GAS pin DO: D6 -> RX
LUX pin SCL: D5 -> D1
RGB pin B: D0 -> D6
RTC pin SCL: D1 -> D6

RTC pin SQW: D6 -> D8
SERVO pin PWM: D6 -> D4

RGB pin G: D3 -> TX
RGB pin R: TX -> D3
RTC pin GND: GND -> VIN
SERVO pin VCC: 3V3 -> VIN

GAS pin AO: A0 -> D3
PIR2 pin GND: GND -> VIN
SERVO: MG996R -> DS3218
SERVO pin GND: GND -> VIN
○ ○ ○ ○ ○ ○ ○
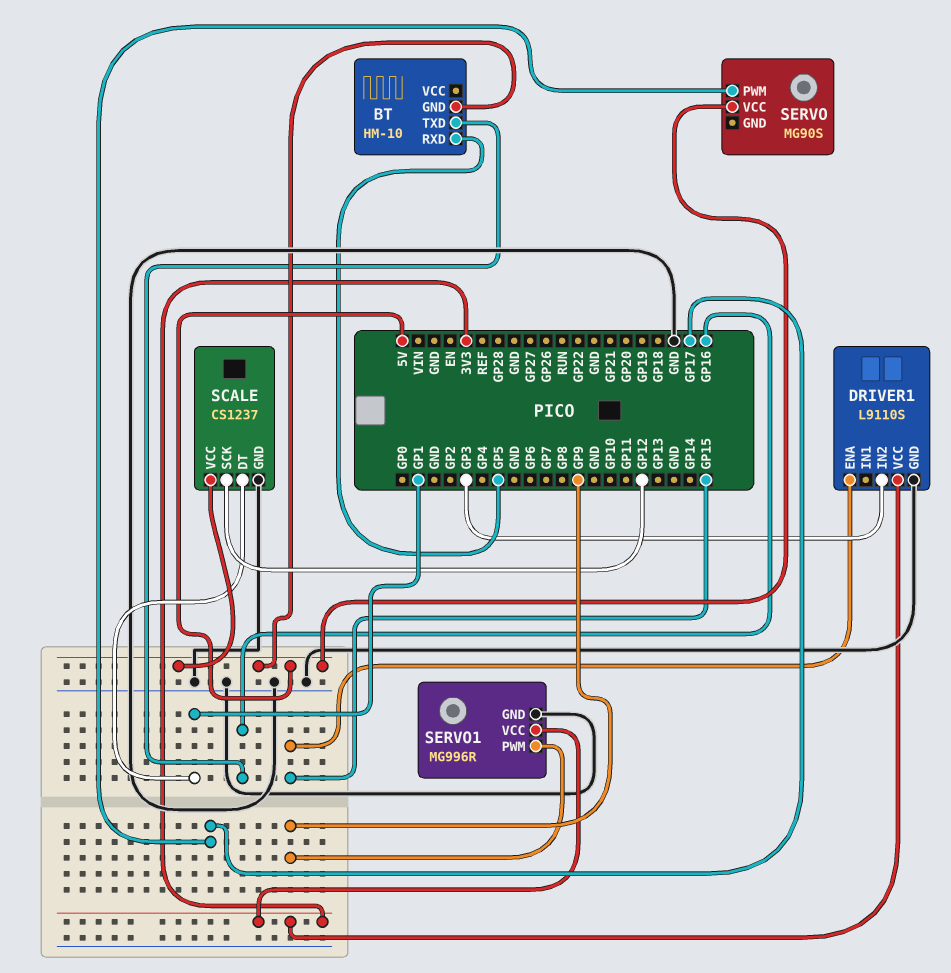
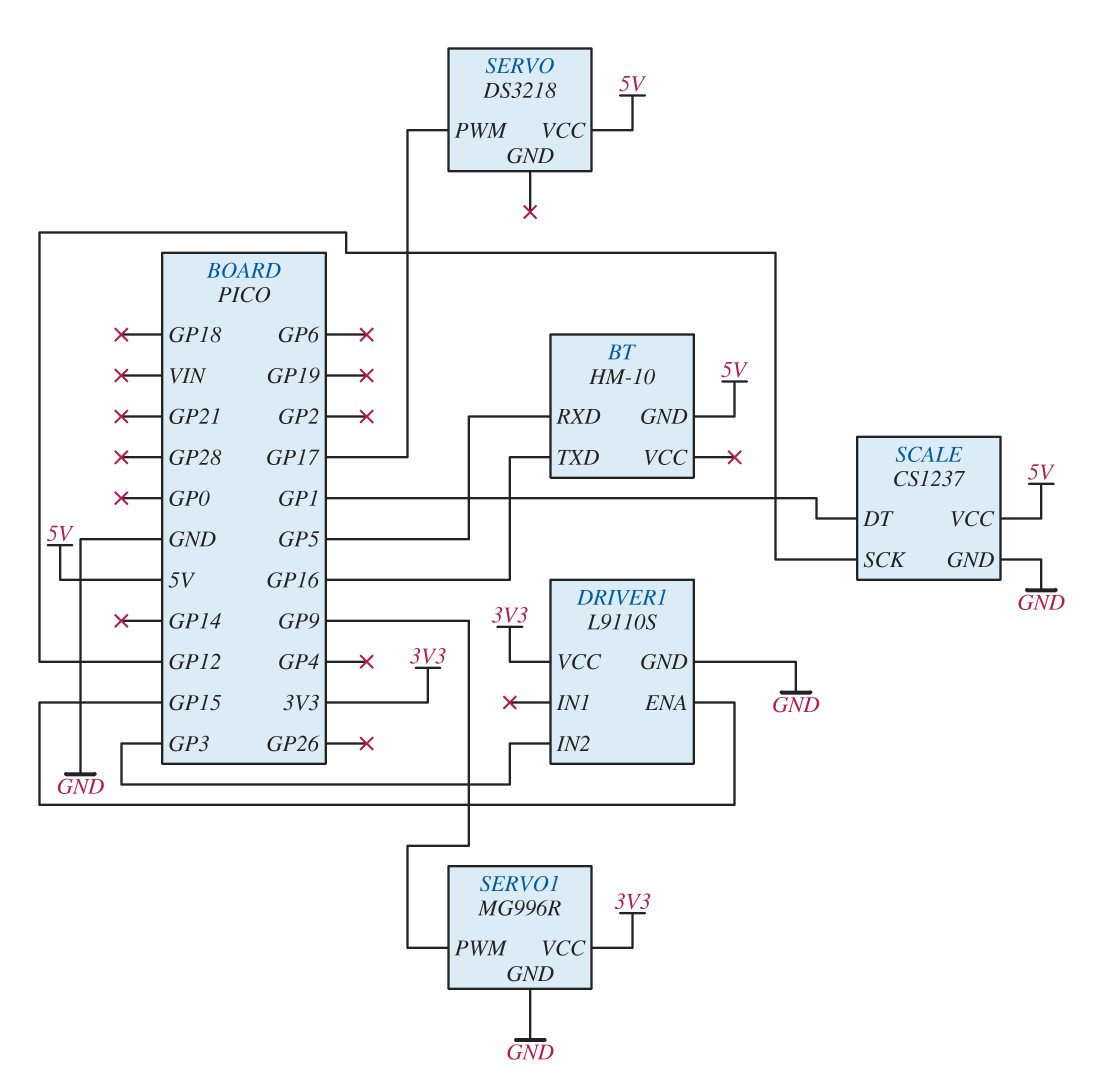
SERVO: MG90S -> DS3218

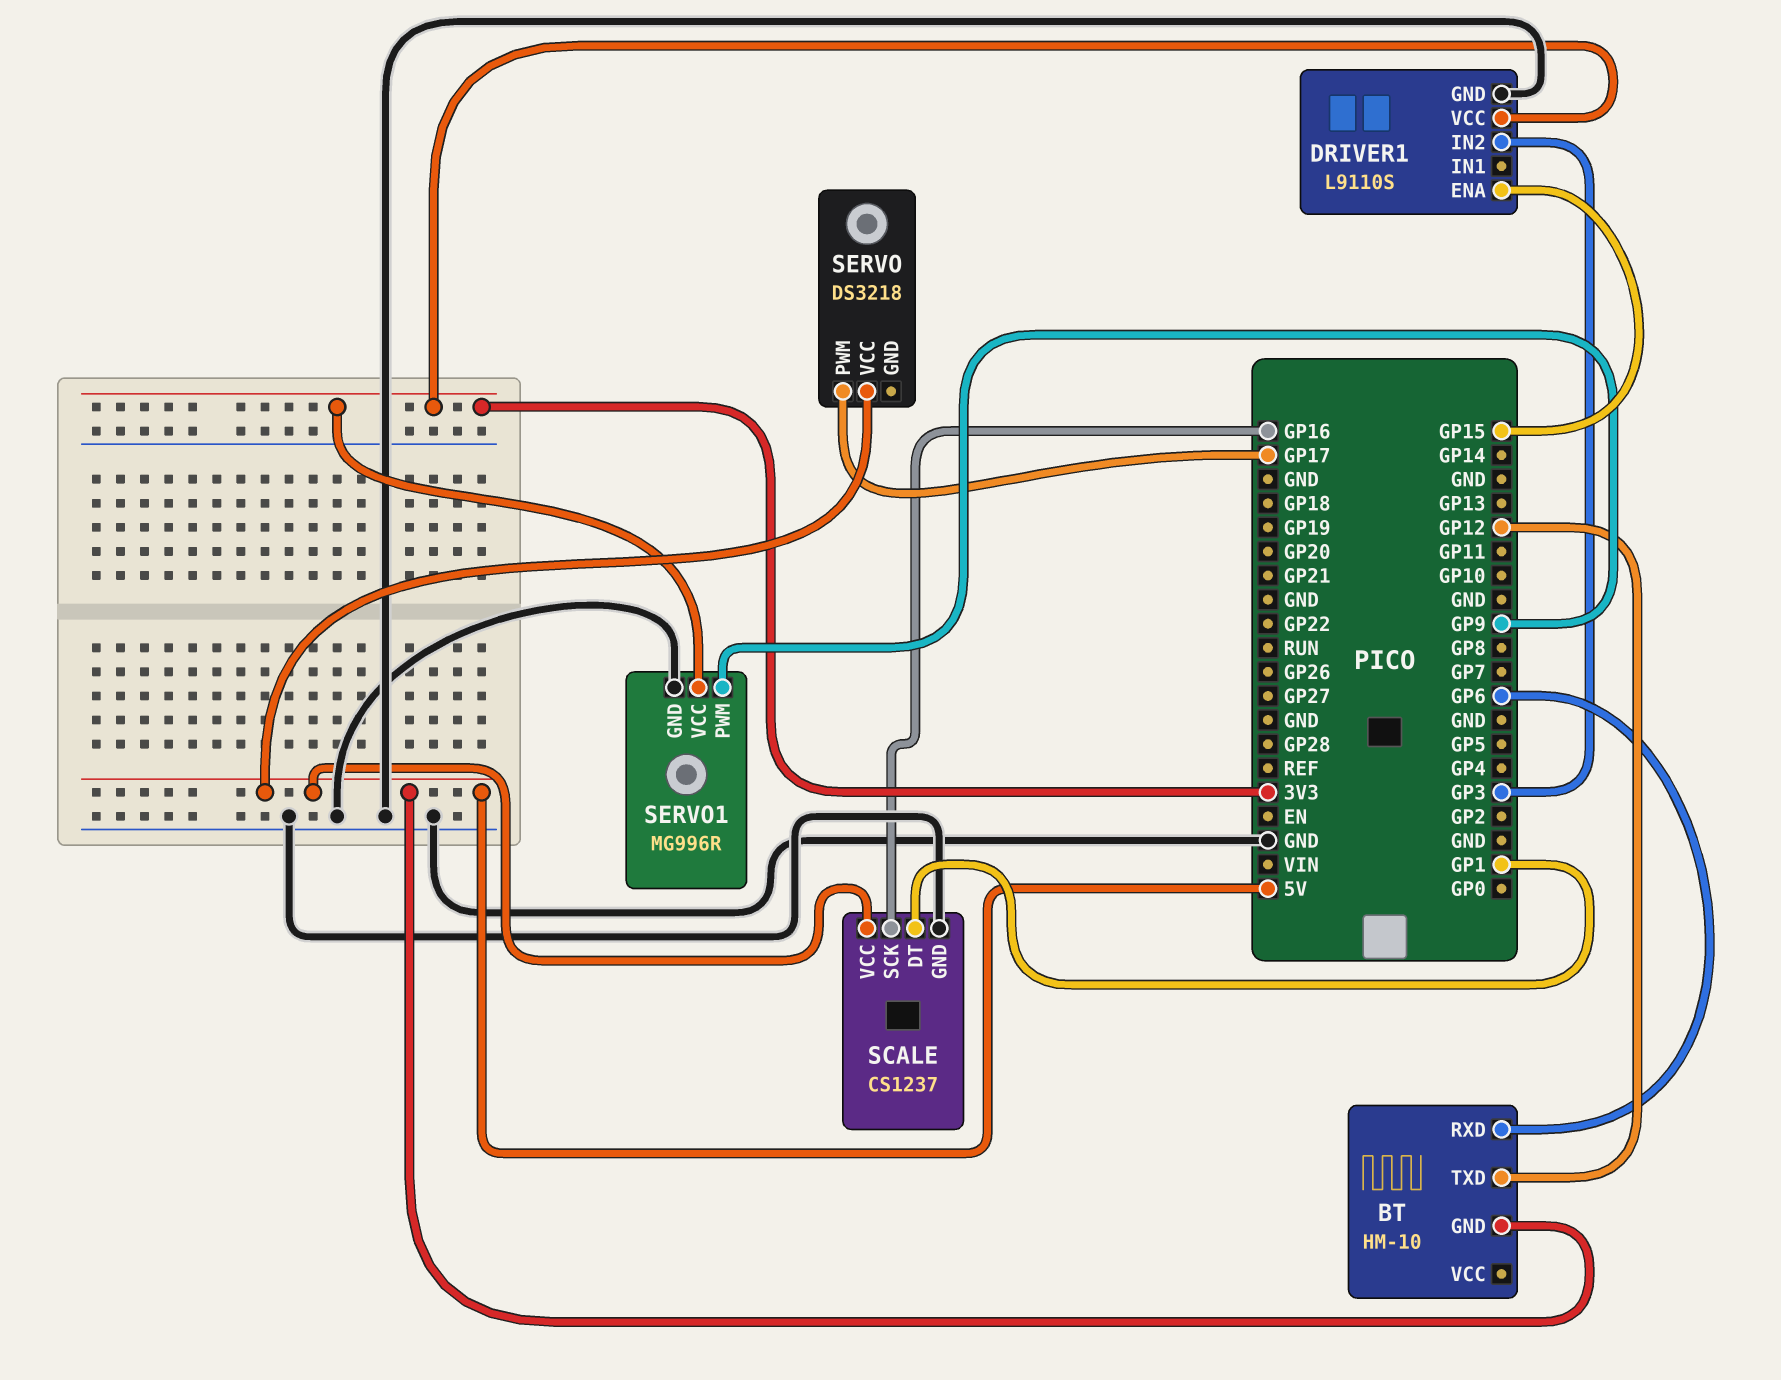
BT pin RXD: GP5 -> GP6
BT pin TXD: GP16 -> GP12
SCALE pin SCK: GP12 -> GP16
○ ○ ○ ○ ○ ○ ○
* TASK OBJECTIVE: Your answer should be the exact lines above from the one with "GAS pin DO: D6 -> RX" through the one with "SERVO pin GND: GND -> VIN", both included, and nothing besides.

* FINISHED EXERCISE:
GAS pin DO: D6 -> RX
LUX pin SCL: D5 -> D1
RGB pin B: D0 -> D6
RTC pin SCL: D1 -> D6

RTC pin SQW: D6 -> D8
SERVO pin PWM: D6 -> D4

RGB pin G: D3 -> TX
RGB pin R: TX -> D3
RTC pin GND: GND -> VIN
SERVO pin VCC: 3V3 -> VIN

GAS pin AO: A0 -> D3
PIR2 pin GND: GND -> VIN
SERVO: MG996R -> DS3218
SERVO pin GND: GND -> VIN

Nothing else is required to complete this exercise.